Given data:
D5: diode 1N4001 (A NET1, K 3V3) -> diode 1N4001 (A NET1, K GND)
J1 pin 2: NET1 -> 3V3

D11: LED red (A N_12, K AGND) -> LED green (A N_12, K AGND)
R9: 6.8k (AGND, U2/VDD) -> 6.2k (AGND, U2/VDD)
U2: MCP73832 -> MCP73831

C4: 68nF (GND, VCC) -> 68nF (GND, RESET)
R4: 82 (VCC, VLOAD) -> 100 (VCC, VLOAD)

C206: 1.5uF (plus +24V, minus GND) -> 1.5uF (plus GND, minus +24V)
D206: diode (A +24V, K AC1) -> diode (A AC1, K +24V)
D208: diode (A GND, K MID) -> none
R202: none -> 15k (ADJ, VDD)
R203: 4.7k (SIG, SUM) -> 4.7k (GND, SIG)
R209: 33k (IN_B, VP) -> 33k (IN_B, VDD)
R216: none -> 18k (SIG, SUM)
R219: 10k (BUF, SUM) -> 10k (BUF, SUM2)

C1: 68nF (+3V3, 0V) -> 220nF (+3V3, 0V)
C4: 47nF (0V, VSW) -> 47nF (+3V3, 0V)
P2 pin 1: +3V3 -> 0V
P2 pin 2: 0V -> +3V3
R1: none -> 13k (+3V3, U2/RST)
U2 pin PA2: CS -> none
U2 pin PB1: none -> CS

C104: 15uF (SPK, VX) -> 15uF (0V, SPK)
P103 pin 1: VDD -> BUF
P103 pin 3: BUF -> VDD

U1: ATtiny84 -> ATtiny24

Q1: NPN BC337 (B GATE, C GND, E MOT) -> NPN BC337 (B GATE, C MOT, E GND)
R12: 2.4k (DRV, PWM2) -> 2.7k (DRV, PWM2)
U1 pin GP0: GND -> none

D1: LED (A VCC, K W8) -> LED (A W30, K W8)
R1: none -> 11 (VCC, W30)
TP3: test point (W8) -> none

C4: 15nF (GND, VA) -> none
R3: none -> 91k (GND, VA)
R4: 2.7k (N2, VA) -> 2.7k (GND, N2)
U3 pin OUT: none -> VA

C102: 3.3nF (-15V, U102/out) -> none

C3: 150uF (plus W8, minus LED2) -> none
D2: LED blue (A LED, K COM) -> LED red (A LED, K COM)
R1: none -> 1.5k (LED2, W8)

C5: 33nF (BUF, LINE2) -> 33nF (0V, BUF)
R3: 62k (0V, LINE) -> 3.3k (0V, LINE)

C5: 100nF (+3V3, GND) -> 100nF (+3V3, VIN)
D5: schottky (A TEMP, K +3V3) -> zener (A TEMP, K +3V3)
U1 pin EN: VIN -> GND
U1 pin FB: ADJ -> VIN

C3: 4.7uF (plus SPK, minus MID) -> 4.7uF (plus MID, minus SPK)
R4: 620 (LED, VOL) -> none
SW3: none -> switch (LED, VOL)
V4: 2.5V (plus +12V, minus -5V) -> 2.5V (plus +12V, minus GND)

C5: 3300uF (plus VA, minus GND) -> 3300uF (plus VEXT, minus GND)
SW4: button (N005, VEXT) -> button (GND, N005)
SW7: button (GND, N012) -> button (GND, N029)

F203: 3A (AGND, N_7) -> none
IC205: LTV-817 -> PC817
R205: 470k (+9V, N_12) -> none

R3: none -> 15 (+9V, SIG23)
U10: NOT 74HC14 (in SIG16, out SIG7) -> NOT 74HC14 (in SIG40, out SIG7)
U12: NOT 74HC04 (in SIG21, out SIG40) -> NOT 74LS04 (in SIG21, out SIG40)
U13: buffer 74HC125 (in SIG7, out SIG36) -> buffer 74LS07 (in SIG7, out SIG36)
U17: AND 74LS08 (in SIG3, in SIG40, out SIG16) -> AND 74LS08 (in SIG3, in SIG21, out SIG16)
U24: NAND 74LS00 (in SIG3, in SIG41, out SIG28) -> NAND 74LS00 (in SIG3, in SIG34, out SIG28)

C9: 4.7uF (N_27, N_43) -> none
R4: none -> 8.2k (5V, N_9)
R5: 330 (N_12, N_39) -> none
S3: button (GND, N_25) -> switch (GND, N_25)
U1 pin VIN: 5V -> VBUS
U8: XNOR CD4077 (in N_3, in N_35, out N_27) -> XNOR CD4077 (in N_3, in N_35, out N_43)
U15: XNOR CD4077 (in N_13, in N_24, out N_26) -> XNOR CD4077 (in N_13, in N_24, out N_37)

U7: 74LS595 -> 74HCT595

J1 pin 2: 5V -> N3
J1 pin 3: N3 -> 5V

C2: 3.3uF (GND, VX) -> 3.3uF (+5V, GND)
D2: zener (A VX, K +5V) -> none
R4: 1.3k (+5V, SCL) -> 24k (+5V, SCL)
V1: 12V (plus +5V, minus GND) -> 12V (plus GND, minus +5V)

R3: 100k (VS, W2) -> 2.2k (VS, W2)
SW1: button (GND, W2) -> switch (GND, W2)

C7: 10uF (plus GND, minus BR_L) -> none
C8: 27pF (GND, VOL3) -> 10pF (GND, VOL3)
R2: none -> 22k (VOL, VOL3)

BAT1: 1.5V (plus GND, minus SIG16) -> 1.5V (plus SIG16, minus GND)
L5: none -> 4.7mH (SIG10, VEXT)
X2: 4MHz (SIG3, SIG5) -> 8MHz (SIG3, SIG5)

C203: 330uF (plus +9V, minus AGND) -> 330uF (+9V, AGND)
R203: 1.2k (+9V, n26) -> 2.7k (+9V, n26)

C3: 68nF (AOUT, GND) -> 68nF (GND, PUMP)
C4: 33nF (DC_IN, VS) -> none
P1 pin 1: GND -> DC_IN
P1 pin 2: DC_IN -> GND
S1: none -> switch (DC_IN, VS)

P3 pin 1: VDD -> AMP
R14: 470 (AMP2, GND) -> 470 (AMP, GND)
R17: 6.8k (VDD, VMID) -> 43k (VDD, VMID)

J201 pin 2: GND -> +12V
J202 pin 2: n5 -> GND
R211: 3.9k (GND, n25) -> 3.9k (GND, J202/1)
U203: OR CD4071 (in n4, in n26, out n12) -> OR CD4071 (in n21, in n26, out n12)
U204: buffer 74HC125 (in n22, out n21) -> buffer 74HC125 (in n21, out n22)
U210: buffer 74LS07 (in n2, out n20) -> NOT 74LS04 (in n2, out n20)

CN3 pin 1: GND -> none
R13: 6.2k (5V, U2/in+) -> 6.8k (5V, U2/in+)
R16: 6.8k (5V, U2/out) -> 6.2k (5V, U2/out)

Work to be completed: Give back, exactly as written, the stretch from the line with "D1: LED (A VCC, K W8) -> LED (A W30, K W8)" through the line with "V4: 2.5V (plus", and no other lines from the records above.

Solution:
D1: LED (A VCC, K W8) -> LED (A W30, K W8)
R1: none -> 11 (VCC, W30)
TP3: test point (W8) -> none

C4: 15nF (GND, VA) -> none
R3: none -> 91k (GND, VA)
R4: 2.7k (N2, VA) -> 2.7k (GND, N2)
U3 pin OUT: none -> VA

C102: 3.3nF (-15V, U102/out) -> none

C3: 150uF (plus W8, minus LED2) -> none
D2: LED blue (A LED, K COM) -> LED red (A LED, K COM)
R1: none -> 1.5k (LED2, W8)

C5: 33nF (BUF, LINE2) -> 33nF (0V, BUF)
R3: 62k (0V, LINE) -> 3.3k (0V, LINE)

C5: 100nF (+3V3, GND) -> 100nF (+3V3, VIN)
D5: schottky (A TEMP, K +3V3) -> zener (A TEMP, K +3V3)
U1 pin EN: VIN -> GND
U1 pin FB: ADJ -> VIN

C3: 4.7uF (plus SPK, minus MID) -> 4.7uF (plus MID, minus SPK)
R4: 620 (LED, VOL) -> none
SW3: none -> switch (LED, VOL)
V4: 2.5V (plus +12V, minus -5V) -> 2.5V (plus +12V, minus GND)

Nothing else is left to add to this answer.